Segment Start: Input

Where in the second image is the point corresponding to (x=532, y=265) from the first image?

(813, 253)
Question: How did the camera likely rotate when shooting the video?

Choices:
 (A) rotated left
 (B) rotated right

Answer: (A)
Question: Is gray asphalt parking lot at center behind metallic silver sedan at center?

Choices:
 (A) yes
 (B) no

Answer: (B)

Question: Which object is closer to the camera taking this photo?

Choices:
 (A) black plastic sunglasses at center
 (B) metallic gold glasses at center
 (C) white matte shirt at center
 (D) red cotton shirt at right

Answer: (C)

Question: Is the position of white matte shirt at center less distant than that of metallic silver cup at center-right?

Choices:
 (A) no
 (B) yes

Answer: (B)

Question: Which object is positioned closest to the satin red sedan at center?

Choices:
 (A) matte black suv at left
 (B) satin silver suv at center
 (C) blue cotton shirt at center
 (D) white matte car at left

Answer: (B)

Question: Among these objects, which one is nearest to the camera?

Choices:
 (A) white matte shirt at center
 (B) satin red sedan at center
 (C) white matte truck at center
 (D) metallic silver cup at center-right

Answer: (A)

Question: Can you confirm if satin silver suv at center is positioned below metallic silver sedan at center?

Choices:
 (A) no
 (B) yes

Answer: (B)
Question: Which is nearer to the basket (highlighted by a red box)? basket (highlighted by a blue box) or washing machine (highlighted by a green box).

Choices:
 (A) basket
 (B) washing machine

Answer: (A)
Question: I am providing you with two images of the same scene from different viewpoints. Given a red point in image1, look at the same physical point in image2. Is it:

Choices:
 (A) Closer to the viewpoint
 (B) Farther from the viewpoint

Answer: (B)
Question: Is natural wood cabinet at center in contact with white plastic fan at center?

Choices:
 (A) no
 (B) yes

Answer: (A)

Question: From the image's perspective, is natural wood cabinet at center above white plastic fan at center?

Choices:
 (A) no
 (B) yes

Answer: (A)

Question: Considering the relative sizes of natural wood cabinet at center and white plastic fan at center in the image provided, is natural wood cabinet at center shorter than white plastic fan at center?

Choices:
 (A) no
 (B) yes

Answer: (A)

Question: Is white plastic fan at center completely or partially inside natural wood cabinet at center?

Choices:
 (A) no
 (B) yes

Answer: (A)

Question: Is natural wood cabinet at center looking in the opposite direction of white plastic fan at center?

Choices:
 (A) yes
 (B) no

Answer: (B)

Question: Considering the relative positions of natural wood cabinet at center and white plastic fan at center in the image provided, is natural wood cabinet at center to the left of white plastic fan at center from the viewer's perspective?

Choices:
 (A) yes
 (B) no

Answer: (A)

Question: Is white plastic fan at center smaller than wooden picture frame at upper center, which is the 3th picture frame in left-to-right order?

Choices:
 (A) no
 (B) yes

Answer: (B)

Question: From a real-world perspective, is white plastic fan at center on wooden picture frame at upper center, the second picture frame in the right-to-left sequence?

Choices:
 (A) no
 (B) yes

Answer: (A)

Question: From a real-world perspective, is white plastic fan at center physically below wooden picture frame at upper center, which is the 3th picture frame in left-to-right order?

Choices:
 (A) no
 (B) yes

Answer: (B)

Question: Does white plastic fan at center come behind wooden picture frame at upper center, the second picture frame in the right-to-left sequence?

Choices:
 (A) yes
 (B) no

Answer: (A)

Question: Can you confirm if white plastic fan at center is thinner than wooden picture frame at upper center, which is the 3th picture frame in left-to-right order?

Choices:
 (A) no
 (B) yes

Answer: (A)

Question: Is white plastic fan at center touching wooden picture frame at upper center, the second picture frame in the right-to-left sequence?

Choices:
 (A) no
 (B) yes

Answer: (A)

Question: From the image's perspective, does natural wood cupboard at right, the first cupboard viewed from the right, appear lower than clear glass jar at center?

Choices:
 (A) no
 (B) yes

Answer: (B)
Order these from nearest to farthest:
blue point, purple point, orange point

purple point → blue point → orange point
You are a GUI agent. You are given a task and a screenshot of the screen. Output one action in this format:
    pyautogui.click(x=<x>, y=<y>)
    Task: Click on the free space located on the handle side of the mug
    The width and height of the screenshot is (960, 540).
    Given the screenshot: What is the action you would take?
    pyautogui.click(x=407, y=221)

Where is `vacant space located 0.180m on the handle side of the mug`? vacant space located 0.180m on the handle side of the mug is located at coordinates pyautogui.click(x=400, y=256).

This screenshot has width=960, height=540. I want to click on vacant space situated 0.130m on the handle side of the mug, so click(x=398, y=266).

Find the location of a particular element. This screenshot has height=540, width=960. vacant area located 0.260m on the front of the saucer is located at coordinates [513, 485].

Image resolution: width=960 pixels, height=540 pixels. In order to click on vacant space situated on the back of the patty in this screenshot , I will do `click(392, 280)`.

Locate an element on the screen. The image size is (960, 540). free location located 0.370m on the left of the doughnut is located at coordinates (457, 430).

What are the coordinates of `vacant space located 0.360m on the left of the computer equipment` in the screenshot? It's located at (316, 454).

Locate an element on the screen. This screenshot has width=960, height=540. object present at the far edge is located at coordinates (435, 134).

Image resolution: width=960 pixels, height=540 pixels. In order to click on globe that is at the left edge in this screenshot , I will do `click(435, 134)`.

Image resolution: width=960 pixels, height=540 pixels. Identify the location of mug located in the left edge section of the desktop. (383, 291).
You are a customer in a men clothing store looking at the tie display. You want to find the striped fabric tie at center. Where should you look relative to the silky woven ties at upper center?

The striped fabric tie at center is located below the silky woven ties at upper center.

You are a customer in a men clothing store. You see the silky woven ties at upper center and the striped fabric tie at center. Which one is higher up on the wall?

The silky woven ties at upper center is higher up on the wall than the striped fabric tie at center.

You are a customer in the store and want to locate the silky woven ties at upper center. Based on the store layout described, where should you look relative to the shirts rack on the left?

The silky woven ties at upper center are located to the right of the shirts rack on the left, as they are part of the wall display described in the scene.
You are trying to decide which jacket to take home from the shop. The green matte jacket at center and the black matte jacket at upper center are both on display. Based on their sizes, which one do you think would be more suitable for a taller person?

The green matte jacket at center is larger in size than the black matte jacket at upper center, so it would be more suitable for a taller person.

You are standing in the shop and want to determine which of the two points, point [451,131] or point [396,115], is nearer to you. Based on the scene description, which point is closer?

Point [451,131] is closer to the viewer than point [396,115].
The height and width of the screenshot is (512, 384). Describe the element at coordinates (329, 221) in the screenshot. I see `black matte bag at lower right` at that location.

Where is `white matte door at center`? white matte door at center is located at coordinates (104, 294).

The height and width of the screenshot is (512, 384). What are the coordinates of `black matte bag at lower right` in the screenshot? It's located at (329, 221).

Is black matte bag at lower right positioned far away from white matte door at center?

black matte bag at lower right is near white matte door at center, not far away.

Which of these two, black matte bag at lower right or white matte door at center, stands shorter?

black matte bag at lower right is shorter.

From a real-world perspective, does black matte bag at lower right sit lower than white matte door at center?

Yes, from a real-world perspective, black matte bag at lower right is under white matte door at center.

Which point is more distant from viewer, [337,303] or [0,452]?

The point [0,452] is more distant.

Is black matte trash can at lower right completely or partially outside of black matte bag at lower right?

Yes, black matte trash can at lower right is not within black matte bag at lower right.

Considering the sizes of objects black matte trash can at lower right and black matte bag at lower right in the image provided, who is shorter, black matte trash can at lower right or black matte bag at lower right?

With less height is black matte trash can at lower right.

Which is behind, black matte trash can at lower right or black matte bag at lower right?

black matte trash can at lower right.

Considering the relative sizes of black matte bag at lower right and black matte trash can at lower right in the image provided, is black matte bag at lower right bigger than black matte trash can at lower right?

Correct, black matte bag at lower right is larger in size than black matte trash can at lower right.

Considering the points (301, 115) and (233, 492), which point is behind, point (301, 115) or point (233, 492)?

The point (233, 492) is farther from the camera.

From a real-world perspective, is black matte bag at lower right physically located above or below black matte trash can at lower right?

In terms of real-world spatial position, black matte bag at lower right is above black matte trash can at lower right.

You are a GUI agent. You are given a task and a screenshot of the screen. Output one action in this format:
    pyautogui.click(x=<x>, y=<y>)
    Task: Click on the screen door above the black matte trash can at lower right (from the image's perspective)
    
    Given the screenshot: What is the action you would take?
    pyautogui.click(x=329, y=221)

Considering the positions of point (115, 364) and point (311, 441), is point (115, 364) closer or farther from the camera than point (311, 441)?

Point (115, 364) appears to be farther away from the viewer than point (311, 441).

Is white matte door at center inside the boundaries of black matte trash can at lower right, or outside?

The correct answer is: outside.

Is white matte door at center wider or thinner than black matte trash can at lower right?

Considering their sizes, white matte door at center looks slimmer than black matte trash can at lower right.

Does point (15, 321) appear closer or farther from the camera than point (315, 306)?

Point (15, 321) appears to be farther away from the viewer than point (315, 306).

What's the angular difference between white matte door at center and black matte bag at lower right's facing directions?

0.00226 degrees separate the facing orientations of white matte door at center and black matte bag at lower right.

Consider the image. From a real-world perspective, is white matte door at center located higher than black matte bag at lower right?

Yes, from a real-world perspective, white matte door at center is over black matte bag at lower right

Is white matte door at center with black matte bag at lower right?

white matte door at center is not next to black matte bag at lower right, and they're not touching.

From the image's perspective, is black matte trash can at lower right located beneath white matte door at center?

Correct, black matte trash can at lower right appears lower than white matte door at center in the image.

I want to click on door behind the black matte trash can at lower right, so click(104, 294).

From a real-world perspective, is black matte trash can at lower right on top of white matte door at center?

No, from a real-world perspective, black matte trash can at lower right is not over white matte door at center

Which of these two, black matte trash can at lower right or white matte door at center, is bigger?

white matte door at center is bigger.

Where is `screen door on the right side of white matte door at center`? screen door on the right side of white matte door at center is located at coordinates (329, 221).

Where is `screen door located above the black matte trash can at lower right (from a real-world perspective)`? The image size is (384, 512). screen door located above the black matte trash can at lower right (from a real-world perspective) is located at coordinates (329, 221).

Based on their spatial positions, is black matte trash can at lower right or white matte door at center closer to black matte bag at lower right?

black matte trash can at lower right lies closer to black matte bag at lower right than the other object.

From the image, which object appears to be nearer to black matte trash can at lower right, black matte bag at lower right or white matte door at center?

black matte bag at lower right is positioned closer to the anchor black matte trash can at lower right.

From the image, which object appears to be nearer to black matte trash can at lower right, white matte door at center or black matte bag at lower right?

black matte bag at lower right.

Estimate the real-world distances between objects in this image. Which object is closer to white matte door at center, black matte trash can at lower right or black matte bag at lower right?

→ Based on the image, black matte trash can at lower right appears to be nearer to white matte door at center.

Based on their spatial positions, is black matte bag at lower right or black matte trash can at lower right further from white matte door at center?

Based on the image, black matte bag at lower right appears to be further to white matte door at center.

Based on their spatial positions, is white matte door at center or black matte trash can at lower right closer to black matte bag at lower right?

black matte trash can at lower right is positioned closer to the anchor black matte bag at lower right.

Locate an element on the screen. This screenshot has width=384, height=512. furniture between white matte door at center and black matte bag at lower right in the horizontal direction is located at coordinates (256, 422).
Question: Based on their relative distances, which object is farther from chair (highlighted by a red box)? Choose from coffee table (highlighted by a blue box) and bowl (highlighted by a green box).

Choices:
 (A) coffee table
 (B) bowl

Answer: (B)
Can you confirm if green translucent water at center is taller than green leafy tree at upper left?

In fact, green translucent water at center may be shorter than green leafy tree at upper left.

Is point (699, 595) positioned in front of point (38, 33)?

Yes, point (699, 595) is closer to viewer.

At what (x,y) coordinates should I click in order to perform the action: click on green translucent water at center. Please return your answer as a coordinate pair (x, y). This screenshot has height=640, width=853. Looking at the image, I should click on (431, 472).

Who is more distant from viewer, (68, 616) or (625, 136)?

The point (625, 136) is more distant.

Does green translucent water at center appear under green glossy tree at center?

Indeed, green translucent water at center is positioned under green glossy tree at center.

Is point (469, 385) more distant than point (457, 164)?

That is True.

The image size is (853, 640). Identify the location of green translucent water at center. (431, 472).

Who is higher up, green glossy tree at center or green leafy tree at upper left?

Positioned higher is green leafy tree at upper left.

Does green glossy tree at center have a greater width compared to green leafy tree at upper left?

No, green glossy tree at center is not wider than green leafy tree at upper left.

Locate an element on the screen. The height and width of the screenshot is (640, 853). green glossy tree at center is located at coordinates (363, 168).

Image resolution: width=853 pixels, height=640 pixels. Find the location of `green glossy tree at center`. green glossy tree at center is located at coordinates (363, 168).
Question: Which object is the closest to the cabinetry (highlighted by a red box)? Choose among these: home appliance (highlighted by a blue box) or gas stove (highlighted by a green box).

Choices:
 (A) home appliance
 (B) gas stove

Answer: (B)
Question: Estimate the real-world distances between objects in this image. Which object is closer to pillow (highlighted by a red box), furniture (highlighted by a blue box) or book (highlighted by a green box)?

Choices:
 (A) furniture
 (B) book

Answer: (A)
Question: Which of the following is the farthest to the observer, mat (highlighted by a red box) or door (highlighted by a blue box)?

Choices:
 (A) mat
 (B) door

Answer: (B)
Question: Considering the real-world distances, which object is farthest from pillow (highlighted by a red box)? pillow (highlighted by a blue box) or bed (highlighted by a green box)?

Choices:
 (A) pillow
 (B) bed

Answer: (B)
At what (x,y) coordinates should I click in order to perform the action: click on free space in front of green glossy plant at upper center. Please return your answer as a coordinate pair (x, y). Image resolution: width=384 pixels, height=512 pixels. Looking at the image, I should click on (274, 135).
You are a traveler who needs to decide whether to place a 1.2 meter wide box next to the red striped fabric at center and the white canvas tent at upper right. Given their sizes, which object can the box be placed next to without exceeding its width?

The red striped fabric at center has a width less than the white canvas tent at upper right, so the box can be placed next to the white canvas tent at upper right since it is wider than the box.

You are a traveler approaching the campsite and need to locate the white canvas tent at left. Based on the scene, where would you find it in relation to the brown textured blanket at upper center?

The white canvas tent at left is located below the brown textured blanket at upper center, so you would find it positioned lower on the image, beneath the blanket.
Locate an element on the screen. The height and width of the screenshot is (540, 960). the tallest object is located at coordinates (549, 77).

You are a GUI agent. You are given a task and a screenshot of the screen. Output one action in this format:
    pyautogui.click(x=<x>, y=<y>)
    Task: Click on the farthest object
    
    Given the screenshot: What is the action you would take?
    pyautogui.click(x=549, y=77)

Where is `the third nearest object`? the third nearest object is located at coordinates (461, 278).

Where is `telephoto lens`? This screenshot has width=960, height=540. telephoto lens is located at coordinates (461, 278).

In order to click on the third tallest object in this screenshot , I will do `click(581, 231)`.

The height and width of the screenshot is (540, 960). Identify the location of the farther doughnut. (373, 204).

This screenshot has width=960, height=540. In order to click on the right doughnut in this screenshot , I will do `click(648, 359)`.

Segment End: Input

→ **Problem**: Locate each line in the listing above that contains the word "should", and copy those lines.

→ **Result below**:
You are a customer in a men clothing store looking at the tie display. You want to find the striped fabric tie at center. Where should you look relative to the silky woven ties at upper center?
You are a customer in the store and want to locate the silky woven ties at upper center. Based on the store layout described, where should you look relative to the shirts rack on the left?
At what (x,y) coordinates should I click in order to perform the action: click on green translucent water at center. Please return your answer as a coordinate pair (x, y). This screenshot has height=640, width=853. Looking at the image, I should click on (431, 472).
At what (x,y) coordinates should I click in order to perform the action: click on free space in front of green glossy plant at upper center. Please return your answer as a coordinate pair (x, y). Image resolution: width=384 pixels, height=512 pixels. Looking at the image, I should click on (274, 135).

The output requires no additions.